- [Task material]:
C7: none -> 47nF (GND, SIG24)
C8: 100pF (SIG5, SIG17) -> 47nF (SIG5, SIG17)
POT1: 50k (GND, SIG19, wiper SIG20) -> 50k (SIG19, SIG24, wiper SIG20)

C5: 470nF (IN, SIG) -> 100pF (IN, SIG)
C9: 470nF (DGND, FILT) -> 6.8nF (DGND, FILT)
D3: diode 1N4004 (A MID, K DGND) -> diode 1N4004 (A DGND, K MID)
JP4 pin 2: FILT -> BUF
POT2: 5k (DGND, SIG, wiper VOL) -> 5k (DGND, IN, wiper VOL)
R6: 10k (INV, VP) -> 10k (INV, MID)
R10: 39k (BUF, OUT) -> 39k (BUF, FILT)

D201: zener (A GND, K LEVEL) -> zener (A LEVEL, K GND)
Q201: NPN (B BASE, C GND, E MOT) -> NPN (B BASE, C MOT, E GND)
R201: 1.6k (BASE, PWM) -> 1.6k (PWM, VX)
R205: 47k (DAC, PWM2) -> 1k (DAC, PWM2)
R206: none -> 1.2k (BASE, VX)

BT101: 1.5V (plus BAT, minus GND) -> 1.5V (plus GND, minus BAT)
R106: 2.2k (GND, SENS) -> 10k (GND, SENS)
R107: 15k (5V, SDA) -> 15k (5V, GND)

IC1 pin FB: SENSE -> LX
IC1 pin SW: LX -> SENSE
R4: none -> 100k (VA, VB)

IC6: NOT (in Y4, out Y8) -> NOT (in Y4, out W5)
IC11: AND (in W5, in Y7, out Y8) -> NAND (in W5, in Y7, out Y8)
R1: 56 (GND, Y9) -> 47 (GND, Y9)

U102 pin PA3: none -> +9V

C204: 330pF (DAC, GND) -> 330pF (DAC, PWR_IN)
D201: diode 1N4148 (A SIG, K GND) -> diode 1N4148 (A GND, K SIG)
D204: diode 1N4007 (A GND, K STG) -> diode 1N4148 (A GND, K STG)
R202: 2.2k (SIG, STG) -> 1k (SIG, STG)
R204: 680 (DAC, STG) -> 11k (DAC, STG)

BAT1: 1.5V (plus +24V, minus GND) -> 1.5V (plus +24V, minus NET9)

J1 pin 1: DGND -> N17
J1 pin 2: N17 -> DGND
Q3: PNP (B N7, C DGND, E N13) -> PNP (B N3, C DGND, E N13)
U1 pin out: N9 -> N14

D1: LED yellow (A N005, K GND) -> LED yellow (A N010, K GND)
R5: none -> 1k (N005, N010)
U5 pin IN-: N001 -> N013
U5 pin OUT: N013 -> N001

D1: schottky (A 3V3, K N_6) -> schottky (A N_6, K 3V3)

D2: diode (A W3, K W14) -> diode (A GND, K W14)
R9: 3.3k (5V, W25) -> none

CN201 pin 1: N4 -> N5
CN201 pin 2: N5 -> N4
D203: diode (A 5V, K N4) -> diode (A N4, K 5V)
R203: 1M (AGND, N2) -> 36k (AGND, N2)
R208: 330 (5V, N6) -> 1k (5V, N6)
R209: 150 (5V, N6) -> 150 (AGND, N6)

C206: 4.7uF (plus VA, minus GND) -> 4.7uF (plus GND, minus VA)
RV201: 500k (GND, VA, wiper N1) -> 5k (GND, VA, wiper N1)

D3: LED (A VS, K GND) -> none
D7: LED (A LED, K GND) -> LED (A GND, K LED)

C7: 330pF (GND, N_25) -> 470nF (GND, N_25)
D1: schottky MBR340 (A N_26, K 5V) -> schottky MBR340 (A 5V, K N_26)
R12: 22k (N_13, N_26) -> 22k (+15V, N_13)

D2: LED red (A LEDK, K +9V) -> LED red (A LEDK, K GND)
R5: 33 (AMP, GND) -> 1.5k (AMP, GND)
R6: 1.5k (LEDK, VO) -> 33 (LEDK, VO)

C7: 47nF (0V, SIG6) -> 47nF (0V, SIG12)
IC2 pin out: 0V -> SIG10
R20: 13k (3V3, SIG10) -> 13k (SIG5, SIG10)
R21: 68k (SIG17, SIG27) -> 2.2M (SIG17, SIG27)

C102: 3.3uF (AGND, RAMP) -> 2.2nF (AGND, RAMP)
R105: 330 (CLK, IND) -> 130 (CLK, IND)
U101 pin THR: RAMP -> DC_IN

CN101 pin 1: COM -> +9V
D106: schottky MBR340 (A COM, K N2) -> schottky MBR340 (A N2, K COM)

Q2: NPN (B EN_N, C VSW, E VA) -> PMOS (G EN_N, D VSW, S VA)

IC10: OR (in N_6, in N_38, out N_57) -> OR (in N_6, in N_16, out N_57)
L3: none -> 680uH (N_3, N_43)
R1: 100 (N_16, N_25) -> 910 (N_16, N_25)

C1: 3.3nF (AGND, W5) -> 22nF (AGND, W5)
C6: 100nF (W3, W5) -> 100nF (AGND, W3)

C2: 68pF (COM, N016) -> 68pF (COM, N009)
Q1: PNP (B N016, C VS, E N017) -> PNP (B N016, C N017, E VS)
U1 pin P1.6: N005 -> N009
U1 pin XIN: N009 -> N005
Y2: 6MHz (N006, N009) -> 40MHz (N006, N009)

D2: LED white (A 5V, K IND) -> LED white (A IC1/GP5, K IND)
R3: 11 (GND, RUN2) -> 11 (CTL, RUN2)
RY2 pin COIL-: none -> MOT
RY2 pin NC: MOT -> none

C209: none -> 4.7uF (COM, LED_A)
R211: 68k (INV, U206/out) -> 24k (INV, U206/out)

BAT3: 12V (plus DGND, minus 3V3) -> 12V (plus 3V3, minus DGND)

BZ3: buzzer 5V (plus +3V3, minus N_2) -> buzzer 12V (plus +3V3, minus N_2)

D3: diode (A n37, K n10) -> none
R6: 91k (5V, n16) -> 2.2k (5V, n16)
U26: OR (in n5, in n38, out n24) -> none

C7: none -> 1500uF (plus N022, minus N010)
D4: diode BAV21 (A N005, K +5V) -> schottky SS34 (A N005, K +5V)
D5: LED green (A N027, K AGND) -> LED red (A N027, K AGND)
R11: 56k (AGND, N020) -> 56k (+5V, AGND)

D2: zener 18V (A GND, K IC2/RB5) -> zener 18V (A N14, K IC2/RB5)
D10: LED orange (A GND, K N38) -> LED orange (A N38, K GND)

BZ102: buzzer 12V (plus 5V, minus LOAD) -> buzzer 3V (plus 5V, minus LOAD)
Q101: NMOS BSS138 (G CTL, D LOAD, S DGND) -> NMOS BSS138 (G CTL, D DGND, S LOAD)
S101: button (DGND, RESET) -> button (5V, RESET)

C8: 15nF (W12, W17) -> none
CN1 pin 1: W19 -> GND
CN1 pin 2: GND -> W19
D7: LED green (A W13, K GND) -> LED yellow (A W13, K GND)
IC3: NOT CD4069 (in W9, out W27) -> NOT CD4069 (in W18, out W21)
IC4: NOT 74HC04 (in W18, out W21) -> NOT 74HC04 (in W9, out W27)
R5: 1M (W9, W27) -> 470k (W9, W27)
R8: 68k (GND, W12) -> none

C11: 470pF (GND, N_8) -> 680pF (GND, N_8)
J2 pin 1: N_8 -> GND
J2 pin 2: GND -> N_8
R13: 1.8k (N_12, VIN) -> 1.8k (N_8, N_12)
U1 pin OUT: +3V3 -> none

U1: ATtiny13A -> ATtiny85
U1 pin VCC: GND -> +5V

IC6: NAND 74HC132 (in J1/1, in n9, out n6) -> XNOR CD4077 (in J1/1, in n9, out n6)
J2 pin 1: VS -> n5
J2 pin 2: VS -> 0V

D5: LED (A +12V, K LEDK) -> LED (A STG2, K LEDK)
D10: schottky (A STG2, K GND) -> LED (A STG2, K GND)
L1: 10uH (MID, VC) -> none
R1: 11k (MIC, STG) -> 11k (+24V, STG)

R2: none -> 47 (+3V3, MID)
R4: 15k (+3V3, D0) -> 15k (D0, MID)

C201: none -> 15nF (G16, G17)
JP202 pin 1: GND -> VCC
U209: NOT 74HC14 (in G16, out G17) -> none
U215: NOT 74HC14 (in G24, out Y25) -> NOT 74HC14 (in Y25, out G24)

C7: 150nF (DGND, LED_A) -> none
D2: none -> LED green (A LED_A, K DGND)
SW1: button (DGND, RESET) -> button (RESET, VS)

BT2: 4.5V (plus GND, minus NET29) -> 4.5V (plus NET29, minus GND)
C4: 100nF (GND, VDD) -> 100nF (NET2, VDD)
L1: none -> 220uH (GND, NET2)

- [Work task]: Every line above holding the string "buzzer" should be listed.

- [Solution]:
BZ3: buzzer 5V (plus +3V3, minus N_2) -> buzzer 12V (plus +3V3, minus N_2)
BZ102: buzzer 12V (plus 5V, minus LOAD) -> buzzer 3V (plus 5V, minus LOAD)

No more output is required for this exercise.